═════ Provided records ═════

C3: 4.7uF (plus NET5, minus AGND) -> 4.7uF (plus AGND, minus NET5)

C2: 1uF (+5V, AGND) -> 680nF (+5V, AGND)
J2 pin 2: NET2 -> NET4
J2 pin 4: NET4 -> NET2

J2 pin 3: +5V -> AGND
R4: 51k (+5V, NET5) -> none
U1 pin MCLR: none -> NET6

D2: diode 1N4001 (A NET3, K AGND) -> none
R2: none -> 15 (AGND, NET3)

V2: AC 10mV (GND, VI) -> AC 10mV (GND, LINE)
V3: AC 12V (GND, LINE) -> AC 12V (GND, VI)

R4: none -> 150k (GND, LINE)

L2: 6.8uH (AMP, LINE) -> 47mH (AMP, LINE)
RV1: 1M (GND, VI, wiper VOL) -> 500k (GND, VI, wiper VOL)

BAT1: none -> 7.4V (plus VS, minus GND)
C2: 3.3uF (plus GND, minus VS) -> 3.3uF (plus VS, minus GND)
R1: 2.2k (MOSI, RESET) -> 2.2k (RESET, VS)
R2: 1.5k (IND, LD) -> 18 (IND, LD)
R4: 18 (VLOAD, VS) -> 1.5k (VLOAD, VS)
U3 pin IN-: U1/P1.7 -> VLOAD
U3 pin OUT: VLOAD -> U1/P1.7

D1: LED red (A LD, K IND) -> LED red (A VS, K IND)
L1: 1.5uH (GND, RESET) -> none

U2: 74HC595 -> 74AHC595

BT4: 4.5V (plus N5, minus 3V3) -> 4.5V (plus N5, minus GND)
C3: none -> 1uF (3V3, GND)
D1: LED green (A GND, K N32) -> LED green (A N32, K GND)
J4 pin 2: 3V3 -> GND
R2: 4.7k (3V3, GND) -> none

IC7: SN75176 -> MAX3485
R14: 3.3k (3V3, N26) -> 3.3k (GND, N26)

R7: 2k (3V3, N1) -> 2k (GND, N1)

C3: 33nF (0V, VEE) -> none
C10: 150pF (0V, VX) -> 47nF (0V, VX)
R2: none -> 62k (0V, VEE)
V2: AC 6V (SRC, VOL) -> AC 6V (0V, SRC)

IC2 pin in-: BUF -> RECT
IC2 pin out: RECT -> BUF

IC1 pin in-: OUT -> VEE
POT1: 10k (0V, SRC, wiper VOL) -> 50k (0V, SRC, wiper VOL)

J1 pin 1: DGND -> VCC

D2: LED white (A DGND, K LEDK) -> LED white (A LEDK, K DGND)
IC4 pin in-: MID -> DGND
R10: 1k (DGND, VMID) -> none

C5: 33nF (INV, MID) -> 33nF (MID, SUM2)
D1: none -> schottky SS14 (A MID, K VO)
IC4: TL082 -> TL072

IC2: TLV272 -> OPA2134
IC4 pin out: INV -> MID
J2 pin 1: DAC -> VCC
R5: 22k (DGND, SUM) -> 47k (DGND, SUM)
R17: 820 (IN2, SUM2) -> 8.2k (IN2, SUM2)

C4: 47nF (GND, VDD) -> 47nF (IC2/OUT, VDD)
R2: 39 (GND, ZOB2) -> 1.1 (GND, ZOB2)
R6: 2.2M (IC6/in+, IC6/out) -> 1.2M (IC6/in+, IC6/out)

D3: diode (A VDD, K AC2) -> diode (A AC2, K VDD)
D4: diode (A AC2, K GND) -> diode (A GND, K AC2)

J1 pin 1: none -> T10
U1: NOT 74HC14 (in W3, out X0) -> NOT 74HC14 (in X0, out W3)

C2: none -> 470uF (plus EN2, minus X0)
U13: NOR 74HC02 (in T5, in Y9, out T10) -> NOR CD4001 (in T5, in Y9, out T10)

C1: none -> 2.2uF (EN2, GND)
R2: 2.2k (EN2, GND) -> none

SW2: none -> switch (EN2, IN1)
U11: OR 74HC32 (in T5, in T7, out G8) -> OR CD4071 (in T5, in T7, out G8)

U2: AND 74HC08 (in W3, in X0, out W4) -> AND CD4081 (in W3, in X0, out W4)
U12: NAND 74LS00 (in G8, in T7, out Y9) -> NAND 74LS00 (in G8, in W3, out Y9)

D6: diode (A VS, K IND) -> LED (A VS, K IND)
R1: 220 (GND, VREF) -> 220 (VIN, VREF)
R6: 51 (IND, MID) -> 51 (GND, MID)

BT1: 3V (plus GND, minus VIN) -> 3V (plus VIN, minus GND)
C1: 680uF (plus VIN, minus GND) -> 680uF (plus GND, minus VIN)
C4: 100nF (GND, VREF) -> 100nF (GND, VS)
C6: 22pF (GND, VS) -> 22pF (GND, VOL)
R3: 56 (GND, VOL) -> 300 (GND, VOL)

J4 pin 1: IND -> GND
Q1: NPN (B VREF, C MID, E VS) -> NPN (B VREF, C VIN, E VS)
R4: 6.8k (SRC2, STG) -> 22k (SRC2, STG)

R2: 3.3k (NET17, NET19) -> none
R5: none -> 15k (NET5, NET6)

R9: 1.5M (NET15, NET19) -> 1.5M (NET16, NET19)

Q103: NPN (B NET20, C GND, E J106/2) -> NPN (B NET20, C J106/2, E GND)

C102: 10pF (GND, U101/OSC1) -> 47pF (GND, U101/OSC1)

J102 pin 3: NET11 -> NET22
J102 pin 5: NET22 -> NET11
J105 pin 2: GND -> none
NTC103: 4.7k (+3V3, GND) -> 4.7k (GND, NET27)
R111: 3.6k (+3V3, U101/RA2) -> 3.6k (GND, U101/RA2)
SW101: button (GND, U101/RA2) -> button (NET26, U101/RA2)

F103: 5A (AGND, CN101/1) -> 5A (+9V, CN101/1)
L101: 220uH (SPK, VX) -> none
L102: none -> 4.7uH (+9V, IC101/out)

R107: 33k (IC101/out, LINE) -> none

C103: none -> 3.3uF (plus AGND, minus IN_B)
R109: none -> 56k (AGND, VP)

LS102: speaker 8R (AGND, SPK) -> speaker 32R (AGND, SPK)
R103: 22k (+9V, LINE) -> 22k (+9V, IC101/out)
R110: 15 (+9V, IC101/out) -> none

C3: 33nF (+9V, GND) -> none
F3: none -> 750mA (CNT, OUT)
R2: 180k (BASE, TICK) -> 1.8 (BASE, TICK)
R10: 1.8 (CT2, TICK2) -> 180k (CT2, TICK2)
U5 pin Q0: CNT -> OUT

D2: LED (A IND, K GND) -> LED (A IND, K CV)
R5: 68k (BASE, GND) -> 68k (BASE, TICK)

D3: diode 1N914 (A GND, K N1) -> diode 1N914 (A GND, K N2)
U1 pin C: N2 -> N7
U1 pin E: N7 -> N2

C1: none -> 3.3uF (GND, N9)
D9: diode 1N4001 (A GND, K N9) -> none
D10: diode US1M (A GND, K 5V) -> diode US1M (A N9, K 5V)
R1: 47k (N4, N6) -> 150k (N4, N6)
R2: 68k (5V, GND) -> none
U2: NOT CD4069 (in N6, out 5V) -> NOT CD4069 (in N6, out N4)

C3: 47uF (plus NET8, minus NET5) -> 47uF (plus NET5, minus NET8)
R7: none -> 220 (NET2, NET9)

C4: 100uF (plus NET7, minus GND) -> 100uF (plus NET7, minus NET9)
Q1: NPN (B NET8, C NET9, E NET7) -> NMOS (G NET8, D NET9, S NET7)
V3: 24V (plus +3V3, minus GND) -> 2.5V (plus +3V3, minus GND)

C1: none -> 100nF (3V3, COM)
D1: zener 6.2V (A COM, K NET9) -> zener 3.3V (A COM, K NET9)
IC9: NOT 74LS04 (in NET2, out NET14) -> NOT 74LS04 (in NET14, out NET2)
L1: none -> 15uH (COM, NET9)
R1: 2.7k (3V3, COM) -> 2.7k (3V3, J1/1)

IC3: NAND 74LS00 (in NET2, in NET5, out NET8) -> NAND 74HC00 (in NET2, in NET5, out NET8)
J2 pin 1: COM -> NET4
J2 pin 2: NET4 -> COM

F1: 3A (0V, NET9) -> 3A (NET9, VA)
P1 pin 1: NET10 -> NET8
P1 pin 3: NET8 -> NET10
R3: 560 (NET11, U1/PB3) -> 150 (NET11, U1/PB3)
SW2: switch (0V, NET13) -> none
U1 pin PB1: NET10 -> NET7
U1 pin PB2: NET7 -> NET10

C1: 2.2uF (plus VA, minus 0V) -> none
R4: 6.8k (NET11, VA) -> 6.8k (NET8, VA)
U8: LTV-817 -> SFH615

═════

Quote every line of the records above, from the first down to the one holding "RV1: 1M (GND, VI, wiper", exactly as written.

- Expected output -
C3: 4.7uF (plus NET5, minus AGND) -> 4.7uF (plus AGND, minus NET5)

C2: 1uF (+5V, AGND) -> 680nF (+5V, AGND)
J2 pin 2: NET2 -> NET4
J2 pin 4: NET4 -> NET2

J2 pin 3: +5V -> AGND
R4: 51k (+5V, NET5) -> none
U1 pin MCLR: none -> NET6

D2: diode 1N4001 (A NET3, K AGND) -> none
R2: none -> 15 (AGND, NET3)

V2: AC 10mV (GND, VI) -> AC 10mV (GND, LINE)
V3: AC 12V (GND, LINE) -> AC 12V (GND, VI)

R4: none -> 150k (GND, LINE)

L2: 6.8uH (AMP, LINE) -> 47mH (AMP, LINE)
RV1: 1M (GND, VI, wiper VOL) -> 500k (GND, VI, wiper VOL)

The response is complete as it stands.